_WORK REQUIRED_.
Copy nothing but the lines from the line with "blue truck [174,295,290,430]" to the end of the records, retyped exactly. Pictures stay out.

======== GIVEN RECORDS

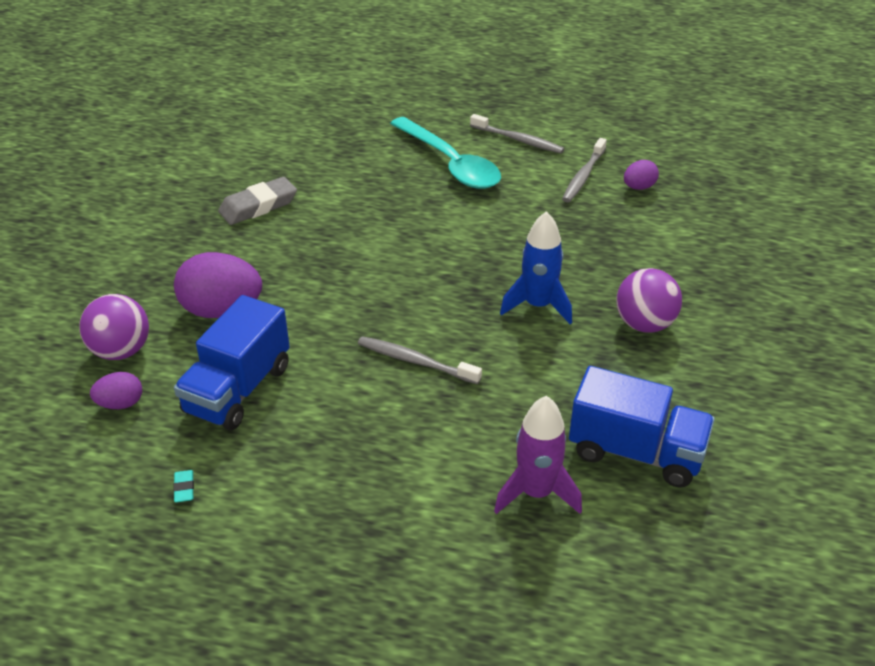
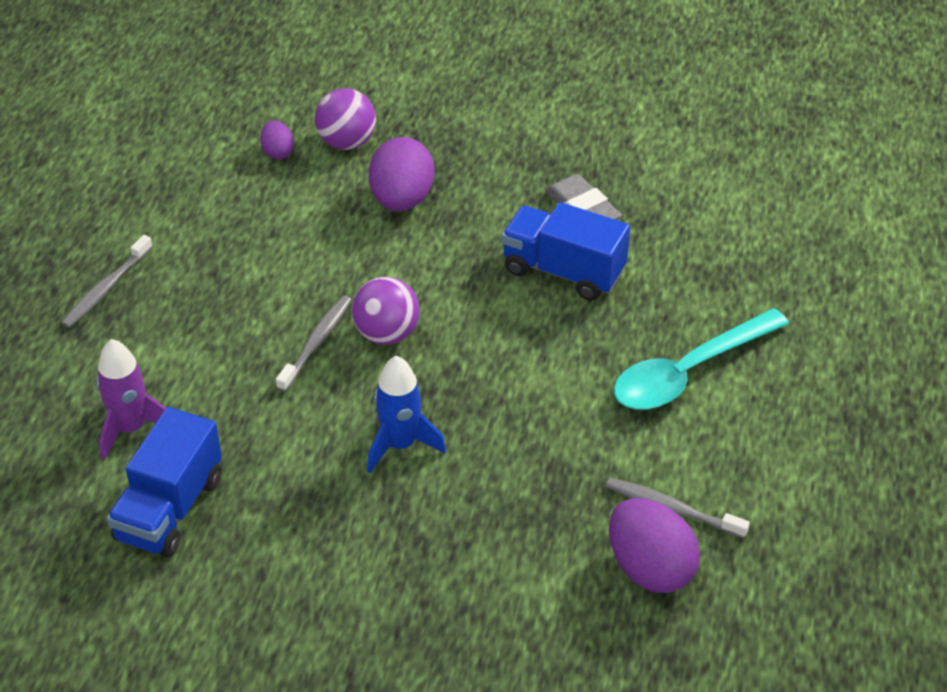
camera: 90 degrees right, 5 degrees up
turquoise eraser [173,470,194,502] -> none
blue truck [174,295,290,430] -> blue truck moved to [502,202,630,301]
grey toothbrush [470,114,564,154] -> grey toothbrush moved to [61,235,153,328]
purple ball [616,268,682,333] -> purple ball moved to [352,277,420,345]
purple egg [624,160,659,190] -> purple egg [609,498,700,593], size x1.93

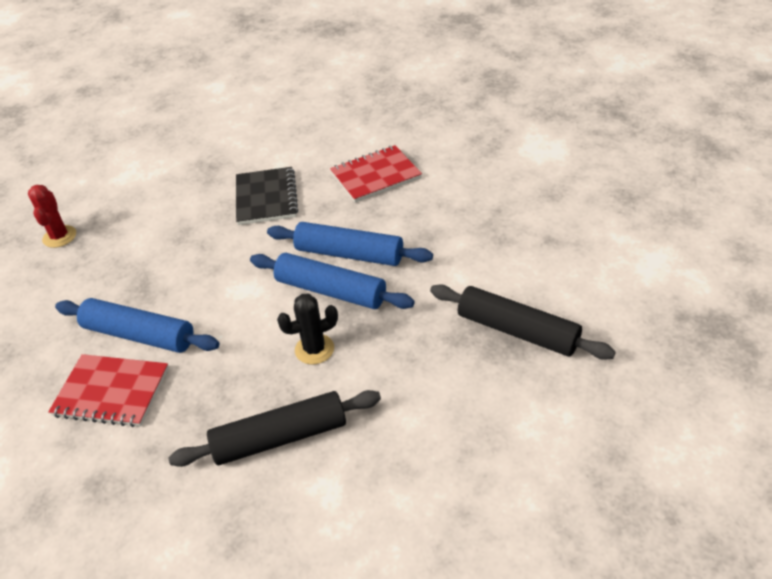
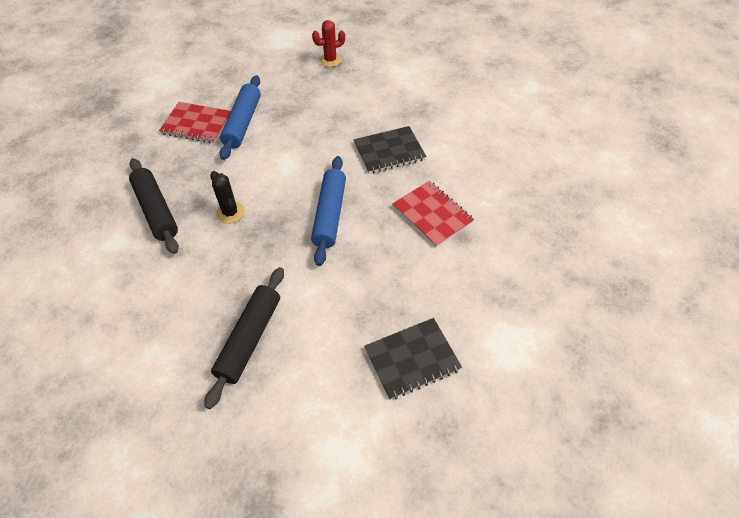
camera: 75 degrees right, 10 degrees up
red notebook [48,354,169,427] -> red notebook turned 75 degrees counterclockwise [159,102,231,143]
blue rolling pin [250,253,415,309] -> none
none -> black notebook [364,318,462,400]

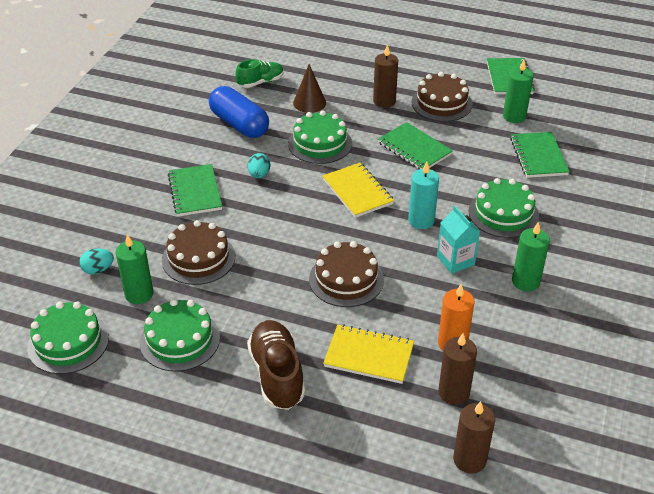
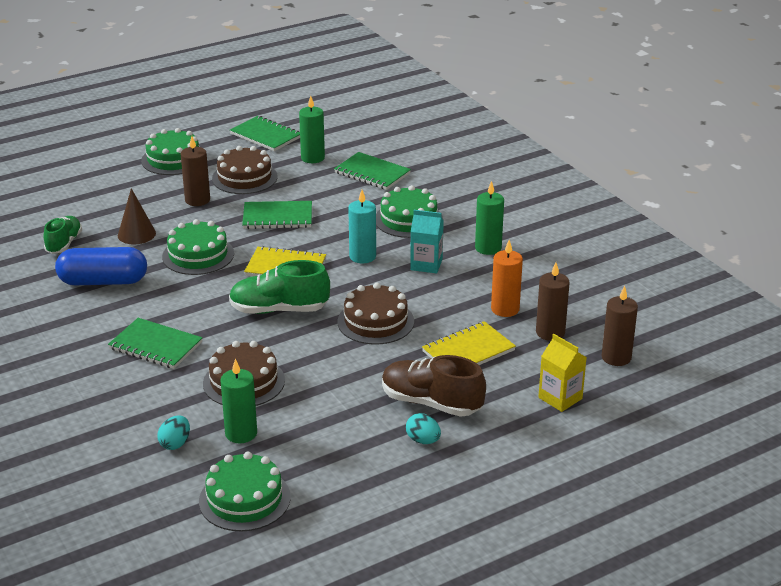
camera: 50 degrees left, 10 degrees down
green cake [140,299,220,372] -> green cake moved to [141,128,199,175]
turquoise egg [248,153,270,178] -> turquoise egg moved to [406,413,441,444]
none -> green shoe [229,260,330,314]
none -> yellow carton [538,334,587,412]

================

_RESPONSE BOX_.
blue truck [174,295,290,430] -> blue truck moved to [502,202,630,301]
grey toothbrush [470,114,564,154] -> grey toothbrush moved to [61,235,153,328]
purple ball [616,268,682,333] -> purple ball moved to [352,277,420,345]
purple egg [624,160,659,190] -> purple egg [609,498,700,593], size x1.93

camera: 75 degrees right, 10 degrees up
red notebook [48,354,169,427] -> red notebook turned 75 degrees counterclockwise [159,102,231,143]
blue rolling pin [250,253,415,309] -> none
none -> black notebook [364,318,462,400]

camera: 50 degrees left, 10 degrees down
green cake [140,299,220,372] -> green cake moved to [141,128,199,175]
turquoise egg [248,153,270,178] -> turquoise egg moved to [406,413,441,444]
none -> green shoe [229,260,330,314]
none -> yellow carton [538,334,587,412]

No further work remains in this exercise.